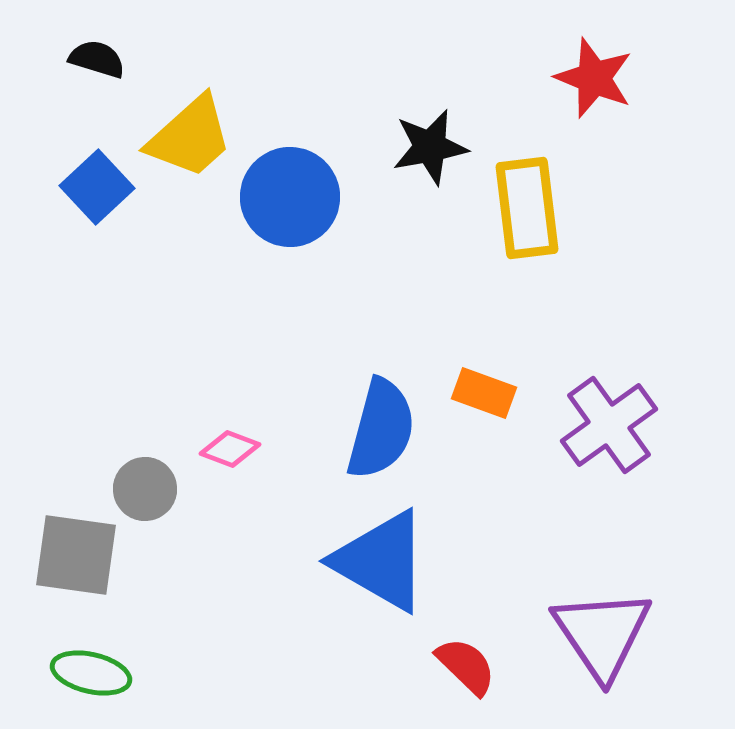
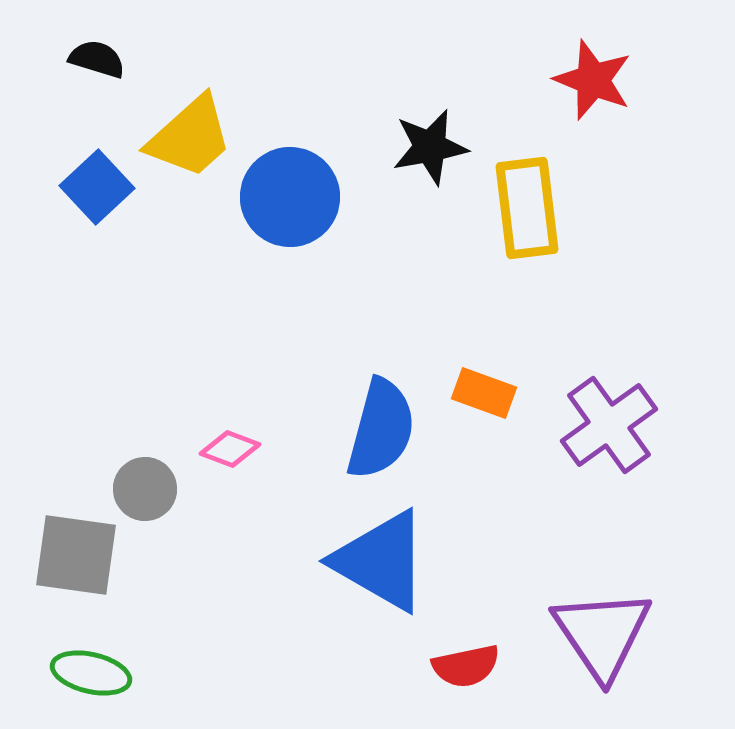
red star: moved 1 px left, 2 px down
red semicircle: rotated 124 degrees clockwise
==
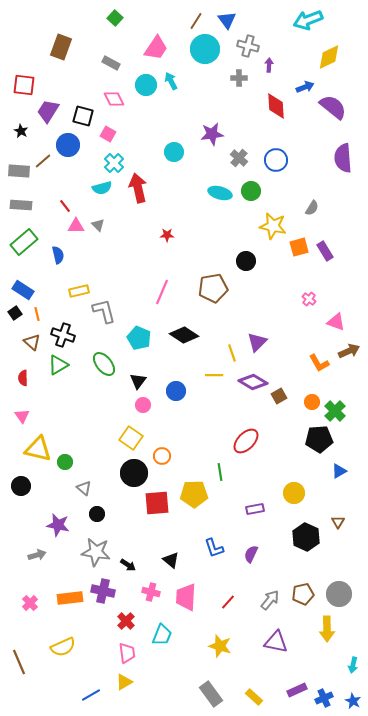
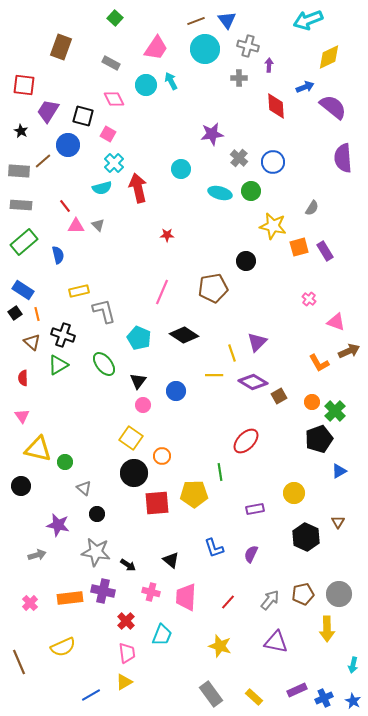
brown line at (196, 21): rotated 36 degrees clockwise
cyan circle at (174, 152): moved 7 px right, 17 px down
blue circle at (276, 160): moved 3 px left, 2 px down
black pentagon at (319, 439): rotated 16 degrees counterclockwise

__Task to carry out__.
Look through the data above and return exactly the lines from the one that contains "red star: moved 1 px left, 2 px down" to the one that contains "red semicircle: rotated 124 degrees clockwise", inclusive, with nothing else.

__Exercise response__.
red star: moved 1 px left, 2 px down
red semicircle: rotated 124 degrees clockwise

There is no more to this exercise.